▸ **Task inputs**:
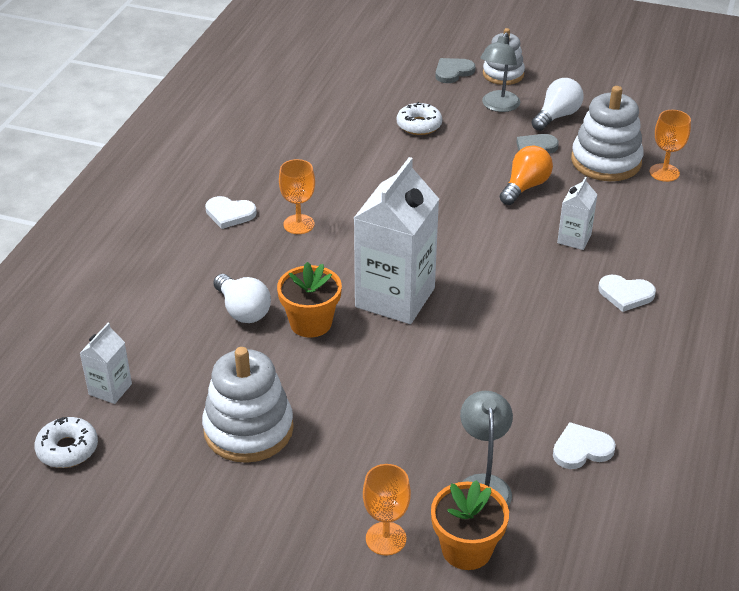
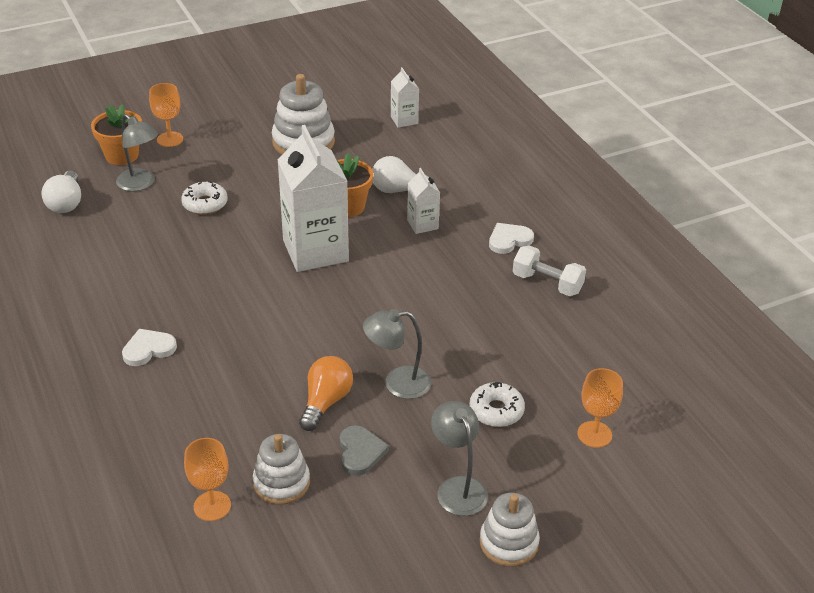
camera: 135 degrees right, 0 degrees up
(67, 449) = (380, 91): white donut -> white donut (205, 204)
(259, 170) = (547, 283): none -> white dumbbell
(299, 224) = (452, 261): orange goblet -> orange goblet (594, 434)
(453, 72) = (559, 507): grey heart -> none
(461, 171) = (397, 383): none -> grey lamp
(525, 187) = (325, 402): orange light bulb -> orange light bulb turned 150 degrees counterclockwise
(557, 116) = (387, 515): white light bulb -> white light bulb (66, 203)
(574, 239) = (233, 375): white carton -> white carton (422, 224)
(581, 449) = (96, 230): white heart -> none
(606, 161) = (281, 482): white stacking toy -> white stacking toy, size x0.65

▸ **Work instruction**: Make an exact copy of every line from the one with "(557, 116) = (387, 515): white" to the end of the data, with the first and last of those lines included.

▸ **Answer section**:
(557, 116) = (387, 515): white light bulb -> white light bulb (66, 203)
(574, 239) = (233, 375): white carton -> white carton (422, 224)
(581, 449) = (96, 230): white heart -> none
(606, 161) = (281, 482): white stacking toy -> white stacking toy, size x0.65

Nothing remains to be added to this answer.